◆ **EXCERPTED RECORDS**
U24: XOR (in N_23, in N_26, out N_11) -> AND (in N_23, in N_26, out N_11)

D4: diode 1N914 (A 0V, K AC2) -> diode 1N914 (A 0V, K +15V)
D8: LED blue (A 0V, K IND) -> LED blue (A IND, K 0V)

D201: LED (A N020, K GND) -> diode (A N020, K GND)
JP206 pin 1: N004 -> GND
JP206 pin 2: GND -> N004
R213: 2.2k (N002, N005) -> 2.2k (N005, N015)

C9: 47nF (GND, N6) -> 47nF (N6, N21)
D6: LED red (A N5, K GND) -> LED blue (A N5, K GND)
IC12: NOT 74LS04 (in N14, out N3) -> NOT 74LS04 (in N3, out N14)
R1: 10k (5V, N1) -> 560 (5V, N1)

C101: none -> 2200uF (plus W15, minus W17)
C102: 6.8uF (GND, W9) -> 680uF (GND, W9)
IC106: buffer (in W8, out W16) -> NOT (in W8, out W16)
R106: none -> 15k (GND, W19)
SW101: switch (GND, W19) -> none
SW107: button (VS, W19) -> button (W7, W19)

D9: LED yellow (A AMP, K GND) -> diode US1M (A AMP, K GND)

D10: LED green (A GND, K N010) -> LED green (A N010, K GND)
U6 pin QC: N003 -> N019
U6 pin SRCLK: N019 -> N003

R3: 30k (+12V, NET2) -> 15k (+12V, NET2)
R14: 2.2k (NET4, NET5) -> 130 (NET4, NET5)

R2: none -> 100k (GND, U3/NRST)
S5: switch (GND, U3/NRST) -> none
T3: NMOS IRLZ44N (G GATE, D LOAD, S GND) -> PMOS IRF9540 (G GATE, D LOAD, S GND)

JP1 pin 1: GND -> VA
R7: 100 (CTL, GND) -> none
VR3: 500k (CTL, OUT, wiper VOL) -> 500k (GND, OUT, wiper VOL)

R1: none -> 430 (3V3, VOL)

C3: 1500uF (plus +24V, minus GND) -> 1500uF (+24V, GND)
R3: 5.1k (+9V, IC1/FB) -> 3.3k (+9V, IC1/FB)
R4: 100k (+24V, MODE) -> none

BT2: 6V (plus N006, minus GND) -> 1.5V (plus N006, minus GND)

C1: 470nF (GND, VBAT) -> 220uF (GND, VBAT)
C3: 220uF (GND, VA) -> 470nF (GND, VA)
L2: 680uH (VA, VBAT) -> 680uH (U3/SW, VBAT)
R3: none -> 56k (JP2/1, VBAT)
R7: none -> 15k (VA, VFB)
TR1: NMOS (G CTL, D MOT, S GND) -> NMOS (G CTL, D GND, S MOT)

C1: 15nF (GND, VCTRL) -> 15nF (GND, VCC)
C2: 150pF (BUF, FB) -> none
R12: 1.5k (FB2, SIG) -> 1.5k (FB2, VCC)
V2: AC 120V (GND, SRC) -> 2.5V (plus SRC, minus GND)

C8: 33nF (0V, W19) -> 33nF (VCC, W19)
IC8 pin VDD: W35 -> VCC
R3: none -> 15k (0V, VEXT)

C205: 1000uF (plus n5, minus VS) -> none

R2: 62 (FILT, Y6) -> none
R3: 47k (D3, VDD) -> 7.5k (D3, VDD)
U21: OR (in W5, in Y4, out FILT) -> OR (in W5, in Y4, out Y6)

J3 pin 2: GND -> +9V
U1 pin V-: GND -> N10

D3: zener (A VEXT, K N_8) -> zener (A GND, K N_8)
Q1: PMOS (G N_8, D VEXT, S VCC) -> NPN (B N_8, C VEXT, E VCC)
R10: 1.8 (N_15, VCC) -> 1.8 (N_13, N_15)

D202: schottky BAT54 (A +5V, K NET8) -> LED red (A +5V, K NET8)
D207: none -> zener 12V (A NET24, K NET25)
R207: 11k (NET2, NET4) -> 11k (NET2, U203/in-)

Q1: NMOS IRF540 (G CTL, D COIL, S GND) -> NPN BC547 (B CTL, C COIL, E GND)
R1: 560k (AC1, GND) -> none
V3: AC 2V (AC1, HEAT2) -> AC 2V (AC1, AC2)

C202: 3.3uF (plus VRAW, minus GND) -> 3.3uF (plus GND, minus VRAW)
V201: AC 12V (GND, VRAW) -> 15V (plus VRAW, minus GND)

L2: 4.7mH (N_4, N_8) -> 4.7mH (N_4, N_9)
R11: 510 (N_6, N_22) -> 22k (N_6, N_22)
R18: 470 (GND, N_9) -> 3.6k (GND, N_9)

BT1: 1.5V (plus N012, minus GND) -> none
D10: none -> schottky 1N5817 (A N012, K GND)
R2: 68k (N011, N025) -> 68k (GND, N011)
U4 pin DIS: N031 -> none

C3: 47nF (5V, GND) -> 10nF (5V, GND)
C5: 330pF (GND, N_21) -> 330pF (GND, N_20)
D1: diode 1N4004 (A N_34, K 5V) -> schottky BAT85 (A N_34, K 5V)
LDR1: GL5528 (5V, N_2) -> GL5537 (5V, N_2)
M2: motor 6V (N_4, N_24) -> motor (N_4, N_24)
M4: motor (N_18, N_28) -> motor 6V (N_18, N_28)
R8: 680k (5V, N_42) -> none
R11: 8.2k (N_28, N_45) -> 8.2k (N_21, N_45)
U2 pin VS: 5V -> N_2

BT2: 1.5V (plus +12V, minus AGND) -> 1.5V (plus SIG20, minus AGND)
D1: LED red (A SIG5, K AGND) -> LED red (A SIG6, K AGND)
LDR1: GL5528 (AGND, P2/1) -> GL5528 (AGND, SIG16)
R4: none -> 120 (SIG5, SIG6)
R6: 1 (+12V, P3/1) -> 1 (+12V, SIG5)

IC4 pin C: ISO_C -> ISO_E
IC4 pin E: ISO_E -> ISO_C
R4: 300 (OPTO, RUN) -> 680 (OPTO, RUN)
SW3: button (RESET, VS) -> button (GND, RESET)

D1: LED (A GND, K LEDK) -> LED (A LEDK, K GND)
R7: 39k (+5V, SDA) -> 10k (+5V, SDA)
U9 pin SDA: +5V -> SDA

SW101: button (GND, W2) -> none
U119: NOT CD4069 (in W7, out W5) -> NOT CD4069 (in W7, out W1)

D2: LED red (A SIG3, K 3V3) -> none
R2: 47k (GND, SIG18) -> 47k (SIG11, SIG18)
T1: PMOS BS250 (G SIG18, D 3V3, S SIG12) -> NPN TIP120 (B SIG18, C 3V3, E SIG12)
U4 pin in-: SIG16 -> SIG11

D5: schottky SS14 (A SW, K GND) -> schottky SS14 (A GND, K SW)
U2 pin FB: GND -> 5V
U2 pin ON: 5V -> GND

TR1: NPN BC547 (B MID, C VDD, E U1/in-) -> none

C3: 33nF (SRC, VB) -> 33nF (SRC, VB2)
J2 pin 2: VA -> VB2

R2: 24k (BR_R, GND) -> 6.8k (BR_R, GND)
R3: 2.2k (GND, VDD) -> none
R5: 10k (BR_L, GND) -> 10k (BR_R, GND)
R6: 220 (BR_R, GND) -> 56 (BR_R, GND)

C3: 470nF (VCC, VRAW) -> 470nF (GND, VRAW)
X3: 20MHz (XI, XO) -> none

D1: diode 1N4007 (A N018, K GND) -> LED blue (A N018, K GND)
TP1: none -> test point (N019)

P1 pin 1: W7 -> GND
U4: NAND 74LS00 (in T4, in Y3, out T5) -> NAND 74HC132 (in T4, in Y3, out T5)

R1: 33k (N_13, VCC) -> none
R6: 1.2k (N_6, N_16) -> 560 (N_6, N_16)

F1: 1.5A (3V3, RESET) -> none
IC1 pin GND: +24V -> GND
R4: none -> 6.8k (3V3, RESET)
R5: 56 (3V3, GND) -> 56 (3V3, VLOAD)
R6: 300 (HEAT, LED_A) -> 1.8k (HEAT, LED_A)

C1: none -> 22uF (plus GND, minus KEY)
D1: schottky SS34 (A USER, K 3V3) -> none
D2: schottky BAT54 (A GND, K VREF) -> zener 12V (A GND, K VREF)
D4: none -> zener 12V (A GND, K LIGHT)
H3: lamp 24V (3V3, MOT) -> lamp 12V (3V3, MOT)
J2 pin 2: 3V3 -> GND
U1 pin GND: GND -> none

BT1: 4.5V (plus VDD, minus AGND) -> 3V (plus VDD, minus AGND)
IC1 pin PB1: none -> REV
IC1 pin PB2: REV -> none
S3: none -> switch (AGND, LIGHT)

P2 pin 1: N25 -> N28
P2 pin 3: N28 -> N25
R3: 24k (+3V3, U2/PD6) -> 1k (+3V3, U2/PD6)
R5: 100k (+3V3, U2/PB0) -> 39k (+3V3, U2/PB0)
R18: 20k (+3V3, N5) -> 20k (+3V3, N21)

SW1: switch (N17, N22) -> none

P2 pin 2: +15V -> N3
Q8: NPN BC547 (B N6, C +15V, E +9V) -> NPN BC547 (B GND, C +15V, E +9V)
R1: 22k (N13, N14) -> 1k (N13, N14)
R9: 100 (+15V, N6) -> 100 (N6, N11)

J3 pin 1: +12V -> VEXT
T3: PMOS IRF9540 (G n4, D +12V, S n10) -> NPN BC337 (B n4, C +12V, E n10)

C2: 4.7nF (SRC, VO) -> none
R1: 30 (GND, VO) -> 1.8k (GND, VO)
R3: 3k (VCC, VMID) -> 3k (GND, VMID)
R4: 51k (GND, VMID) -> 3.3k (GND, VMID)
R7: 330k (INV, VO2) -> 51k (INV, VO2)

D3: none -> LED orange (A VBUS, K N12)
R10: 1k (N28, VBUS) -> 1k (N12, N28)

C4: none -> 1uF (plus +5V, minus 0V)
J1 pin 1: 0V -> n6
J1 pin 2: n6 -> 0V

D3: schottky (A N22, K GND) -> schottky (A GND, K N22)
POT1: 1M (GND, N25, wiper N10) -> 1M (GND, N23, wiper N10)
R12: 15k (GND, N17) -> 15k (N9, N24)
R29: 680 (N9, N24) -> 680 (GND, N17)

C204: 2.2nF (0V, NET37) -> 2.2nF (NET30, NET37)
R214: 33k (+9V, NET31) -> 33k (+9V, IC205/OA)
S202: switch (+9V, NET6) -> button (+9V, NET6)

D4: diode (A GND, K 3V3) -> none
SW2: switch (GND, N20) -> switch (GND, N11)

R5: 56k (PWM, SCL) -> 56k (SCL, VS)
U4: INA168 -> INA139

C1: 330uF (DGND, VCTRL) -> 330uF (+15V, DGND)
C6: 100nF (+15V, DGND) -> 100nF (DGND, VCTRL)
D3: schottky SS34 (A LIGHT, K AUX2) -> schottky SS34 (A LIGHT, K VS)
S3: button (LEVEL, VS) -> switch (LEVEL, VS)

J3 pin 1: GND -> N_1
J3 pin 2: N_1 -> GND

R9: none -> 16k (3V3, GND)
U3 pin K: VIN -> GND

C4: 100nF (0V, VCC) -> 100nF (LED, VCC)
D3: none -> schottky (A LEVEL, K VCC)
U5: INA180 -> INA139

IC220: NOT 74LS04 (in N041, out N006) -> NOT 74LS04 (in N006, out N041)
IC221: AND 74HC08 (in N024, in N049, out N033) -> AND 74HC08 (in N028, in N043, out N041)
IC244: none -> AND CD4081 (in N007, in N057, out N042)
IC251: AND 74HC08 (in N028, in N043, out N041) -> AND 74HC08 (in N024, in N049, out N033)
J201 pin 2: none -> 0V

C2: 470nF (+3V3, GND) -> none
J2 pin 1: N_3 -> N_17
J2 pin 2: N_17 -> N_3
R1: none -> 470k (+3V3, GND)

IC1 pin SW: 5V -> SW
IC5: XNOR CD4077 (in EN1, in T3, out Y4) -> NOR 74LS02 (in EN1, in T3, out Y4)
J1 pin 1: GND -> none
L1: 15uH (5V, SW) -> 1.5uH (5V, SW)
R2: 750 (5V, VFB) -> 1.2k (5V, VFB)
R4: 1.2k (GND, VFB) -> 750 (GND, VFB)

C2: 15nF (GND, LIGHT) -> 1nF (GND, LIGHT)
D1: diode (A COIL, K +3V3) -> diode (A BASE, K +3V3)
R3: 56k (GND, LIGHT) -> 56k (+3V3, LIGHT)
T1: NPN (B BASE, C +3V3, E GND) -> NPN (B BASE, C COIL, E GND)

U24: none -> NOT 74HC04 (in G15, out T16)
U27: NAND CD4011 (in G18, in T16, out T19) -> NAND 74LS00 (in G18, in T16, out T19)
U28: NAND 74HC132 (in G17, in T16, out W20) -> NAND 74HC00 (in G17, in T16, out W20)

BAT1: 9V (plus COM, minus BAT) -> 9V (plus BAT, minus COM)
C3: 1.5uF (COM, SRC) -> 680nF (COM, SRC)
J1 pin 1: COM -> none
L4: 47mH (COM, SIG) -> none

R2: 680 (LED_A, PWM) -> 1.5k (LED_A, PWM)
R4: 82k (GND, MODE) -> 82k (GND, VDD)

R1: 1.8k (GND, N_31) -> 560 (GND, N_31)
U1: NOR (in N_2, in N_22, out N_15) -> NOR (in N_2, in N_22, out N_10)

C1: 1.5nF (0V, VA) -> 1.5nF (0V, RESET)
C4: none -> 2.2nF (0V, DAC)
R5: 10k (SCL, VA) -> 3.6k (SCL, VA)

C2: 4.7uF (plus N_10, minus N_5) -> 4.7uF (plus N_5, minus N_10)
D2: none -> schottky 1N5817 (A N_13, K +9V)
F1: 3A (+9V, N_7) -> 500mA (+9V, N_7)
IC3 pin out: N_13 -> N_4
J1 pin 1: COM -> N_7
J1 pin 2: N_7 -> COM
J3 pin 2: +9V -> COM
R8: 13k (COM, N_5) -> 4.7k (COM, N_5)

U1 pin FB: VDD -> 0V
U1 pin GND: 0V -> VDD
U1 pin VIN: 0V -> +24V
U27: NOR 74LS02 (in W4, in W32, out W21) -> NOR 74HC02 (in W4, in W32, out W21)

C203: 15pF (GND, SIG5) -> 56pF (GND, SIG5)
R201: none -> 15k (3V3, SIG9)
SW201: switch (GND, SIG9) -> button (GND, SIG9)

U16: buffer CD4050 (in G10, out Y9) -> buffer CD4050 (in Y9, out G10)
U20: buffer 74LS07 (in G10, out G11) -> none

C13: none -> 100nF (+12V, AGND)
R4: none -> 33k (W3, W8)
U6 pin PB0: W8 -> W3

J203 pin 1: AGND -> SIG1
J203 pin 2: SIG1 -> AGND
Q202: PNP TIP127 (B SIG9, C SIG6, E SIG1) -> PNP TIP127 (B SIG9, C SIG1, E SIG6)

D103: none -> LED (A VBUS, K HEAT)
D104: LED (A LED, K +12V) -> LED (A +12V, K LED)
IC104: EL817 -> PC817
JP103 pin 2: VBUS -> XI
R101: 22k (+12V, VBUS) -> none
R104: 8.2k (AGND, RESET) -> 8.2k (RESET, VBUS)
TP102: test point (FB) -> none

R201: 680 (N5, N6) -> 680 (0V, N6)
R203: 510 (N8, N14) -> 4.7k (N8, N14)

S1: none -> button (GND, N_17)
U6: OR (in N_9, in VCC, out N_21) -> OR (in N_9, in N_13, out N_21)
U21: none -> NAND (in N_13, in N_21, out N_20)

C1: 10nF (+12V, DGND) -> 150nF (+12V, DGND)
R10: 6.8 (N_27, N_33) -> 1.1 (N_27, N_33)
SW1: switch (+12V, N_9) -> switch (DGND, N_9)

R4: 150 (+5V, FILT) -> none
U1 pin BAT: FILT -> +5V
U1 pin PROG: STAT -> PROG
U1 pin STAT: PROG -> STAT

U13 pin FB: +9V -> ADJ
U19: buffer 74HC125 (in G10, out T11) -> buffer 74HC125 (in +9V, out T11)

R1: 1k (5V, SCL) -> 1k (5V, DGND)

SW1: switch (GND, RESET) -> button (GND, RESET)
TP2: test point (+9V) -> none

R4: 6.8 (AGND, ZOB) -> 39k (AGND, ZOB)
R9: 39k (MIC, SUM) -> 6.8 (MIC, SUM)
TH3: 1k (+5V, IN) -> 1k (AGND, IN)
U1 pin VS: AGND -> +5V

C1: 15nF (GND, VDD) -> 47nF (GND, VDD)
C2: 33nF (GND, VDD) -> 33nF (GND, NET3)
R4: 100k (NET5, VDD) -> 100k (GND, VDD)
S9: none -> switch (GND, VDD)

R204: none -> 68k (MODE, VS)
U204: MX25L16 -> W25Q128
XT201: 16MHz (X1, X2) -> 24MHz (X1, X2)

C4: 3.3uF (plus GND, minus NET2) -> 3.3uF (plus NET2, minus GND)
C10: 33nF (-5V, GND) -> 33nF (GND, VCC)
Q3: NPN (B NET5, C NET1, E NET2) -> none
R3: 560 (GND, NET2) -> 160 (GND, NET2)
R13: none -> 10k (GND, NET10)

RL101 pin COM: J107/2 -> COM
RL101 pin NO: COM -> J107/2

◆ **ASSIGNMENT**
Would you copy out exactly the lines above that start at the one containing "C1: 10nF (+12V, DGND) -> 150nF (+12V, DGND)" and end at the one containing "R9: 39k (MIC, SUM) -> 6.8 (MIC, SUM)", inclusive?

◆ **RESPONSE TO THE TASK**
C1: 10nF (+12V, DGND) -> 150nF (+12V, DGND)
R10: 6.8 (N_27, N_33) -> 1.1 (N_27, N_33)
SW1: switch (+12V, N_9) -> switch (DGND, N_9)

R4: 150 (+5V, FILT) -> none
U1 pin BAT: FILT -> +5V
U1 pin PROG: STAT -> PROG
U1 pin STAT: PROG -> STAT

U13 pin FB: +9V -> ADJ
U19: buffer 74HC125 (in G10, out T11) -> buffer 74HC125 (in +9V, out T11)

R1: 1k (5V, SCL) -> 1k (5V, DGND)

SW1: switch (GND, RESET) -> button (GND, RESET)
TP2: test point (+9V) -> none

R4: 6.8 (AGND, ZOB) -> 39k (AGND, ZOB)
R9: 39k (MIC, SUM) -> 6.8 (MIC, SUM)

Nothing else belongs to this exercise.